— Your assignment —
In duplicating the lines below, keep every word unchanged and drop the pictures.

[Collected data]
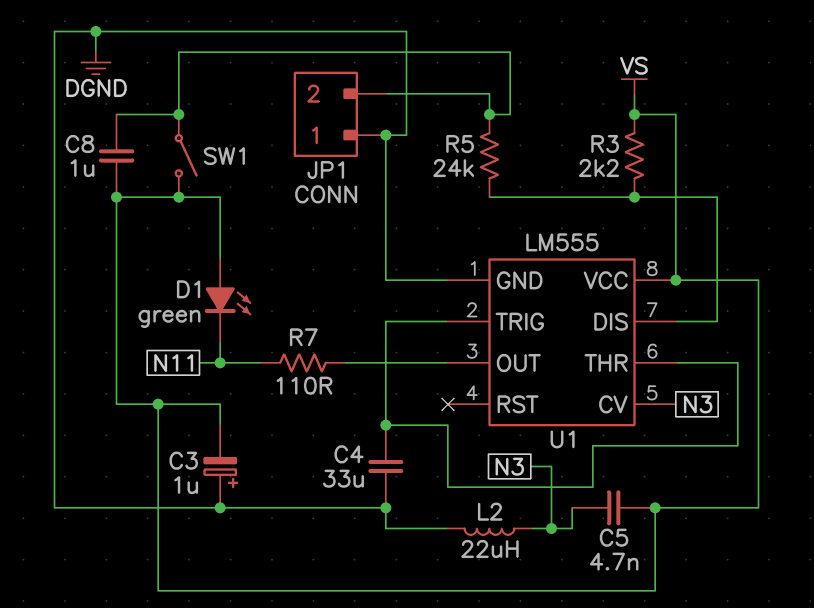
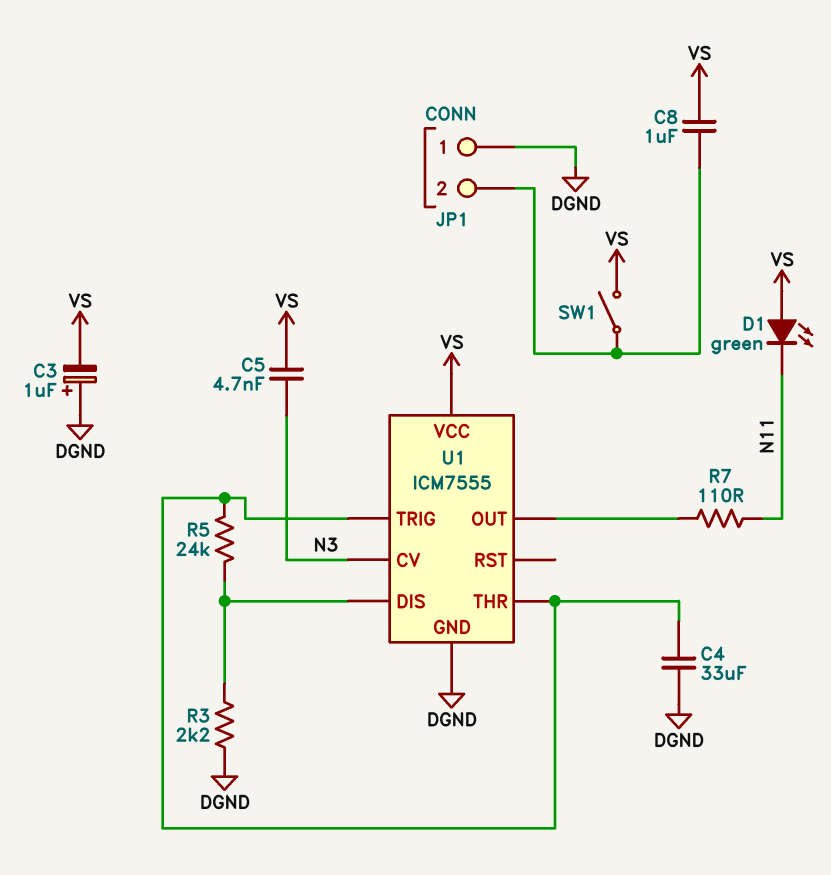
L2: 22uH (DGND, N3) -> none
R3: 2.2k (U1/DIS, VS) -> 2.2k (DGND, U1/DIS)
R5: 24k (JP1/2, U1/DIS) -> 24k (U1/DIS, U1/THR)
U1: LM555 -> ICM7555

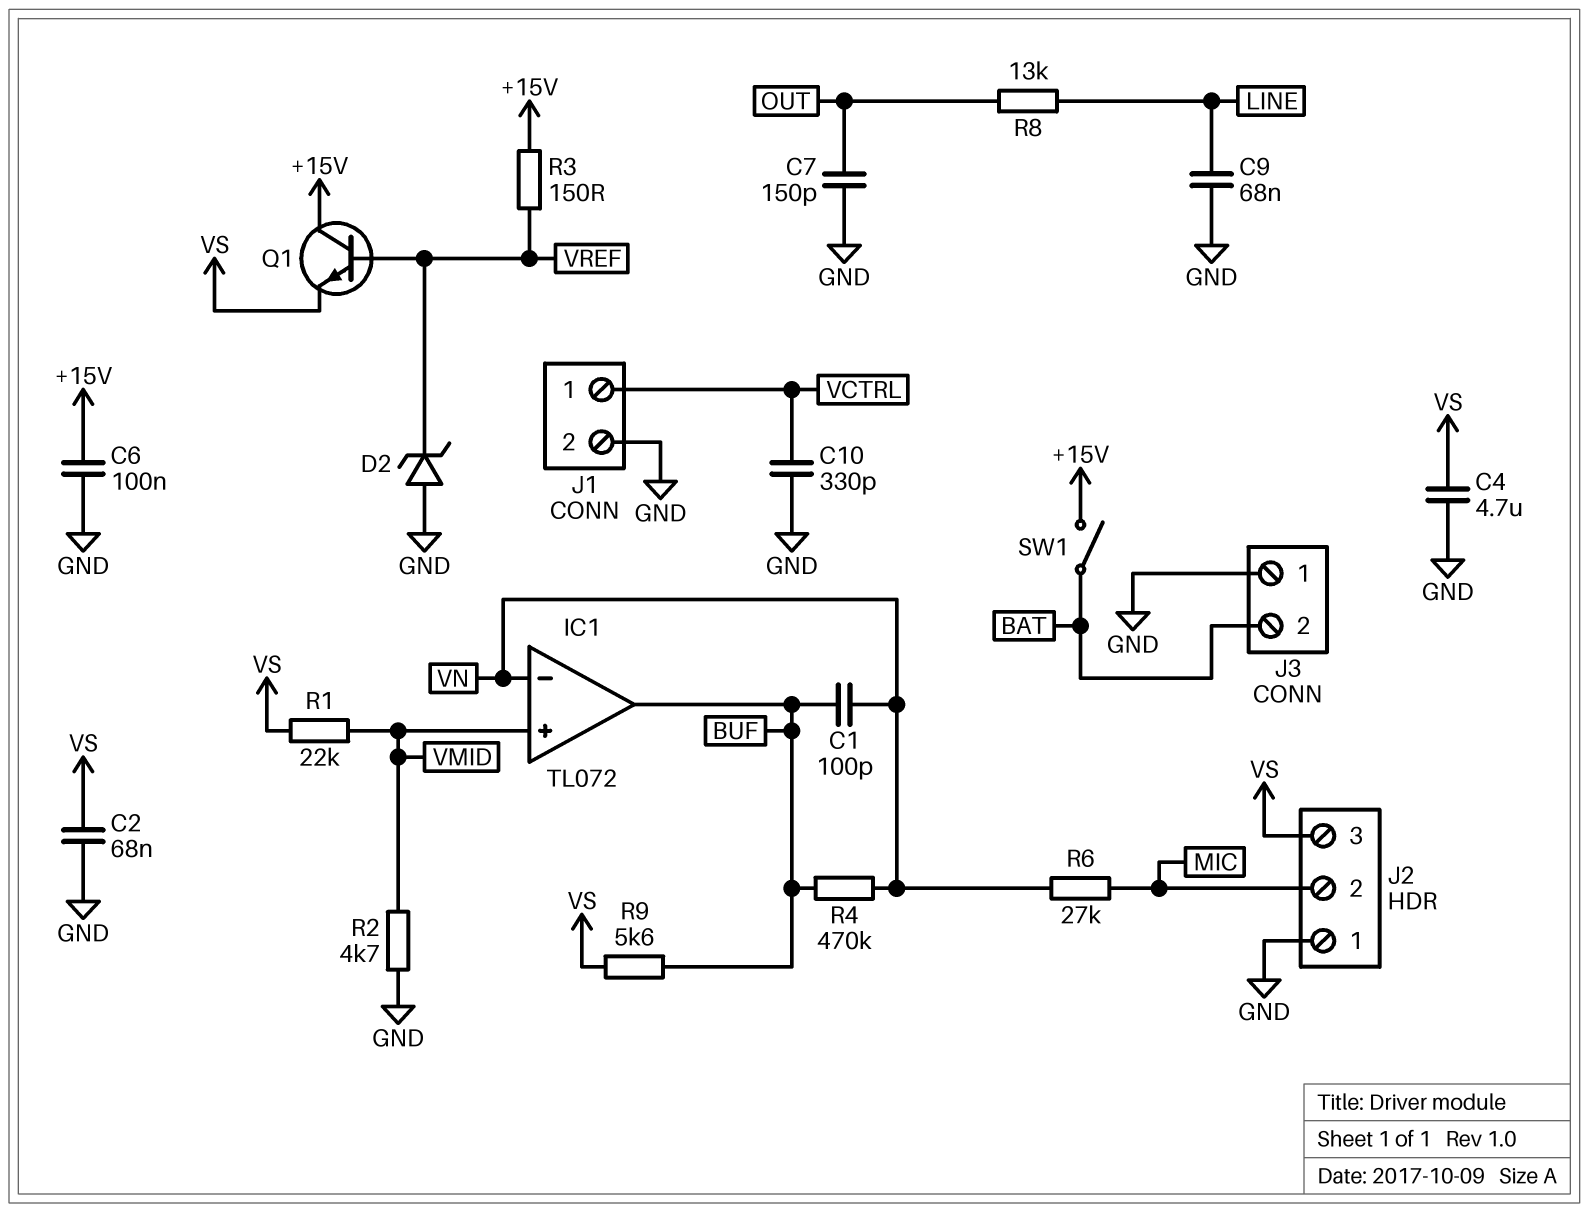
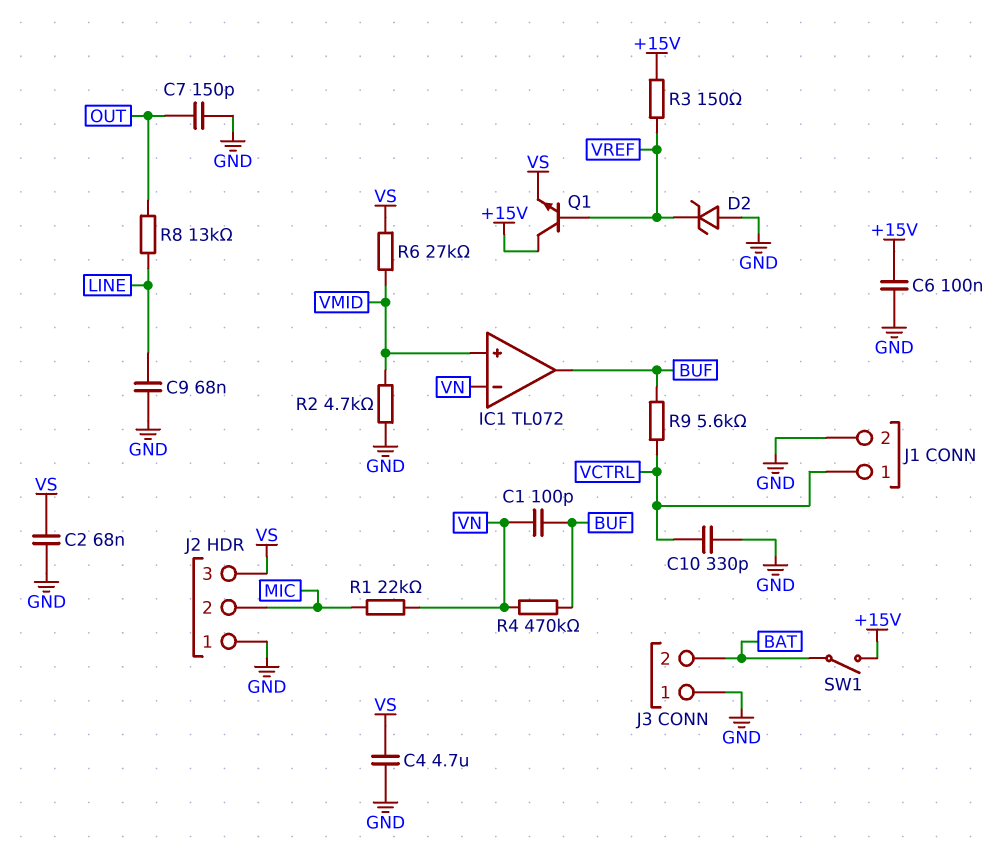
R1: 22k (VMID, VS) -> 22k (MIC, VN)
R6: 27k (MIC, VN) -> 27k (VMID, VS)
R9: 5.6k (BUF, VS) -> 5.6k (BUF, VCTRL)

— Written response —
L2: 22uH (DGND, N3) -> none
R3: 2.2k (U1/DIS, VS) -> 2.2k (DGND, U1/DIS)
R5: 24k (JP1/2, U1/DIS) -> 24k (U1/DIS, U1/THR)
U1: LM555 -> ICM7555

R1: 22k (VMID, VS) -> 22k (MIC, VN)
R6: 27k (MIC, VN) -> 27k (VMID, VS)
R9: 5.6k (BUF, VS) -> 5.6k (BUF, VCTRL)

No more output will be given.